- [WHAT IS REQUIRED]: Scan the listing below. Copy each line that contains "czerwony".

- [PROVIDED DATA]:
=-=-=
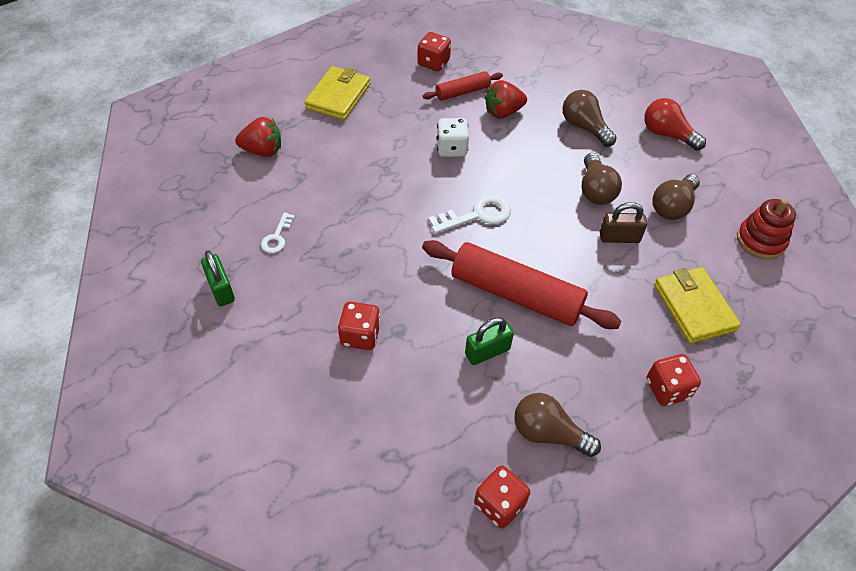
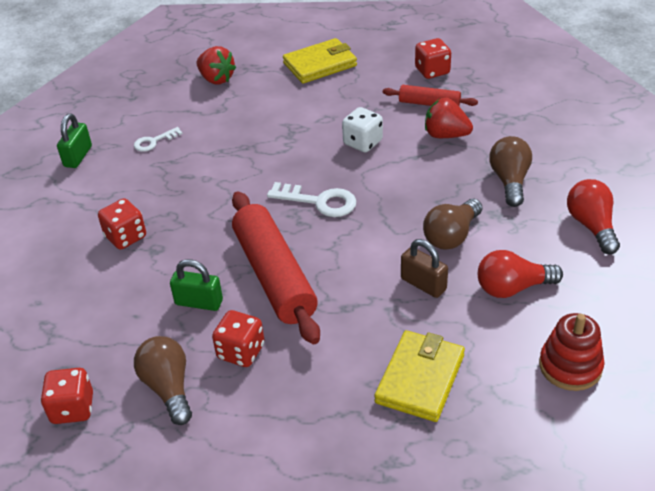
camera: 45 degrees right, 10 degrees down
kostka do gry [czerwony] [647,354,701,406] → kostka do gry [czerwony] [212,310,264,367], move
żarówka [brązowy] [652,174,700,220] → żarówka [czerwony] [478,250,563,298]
=-=-=
- [RESPONSE BOX]:
kostka do gry [czerwony] [647,354,701,406] → kostka do gry [czerwony] [212,310,264,367], move
żarówka [brązowy] [652,174,700,220] → żarówka [czerwony] [478,250,563,298]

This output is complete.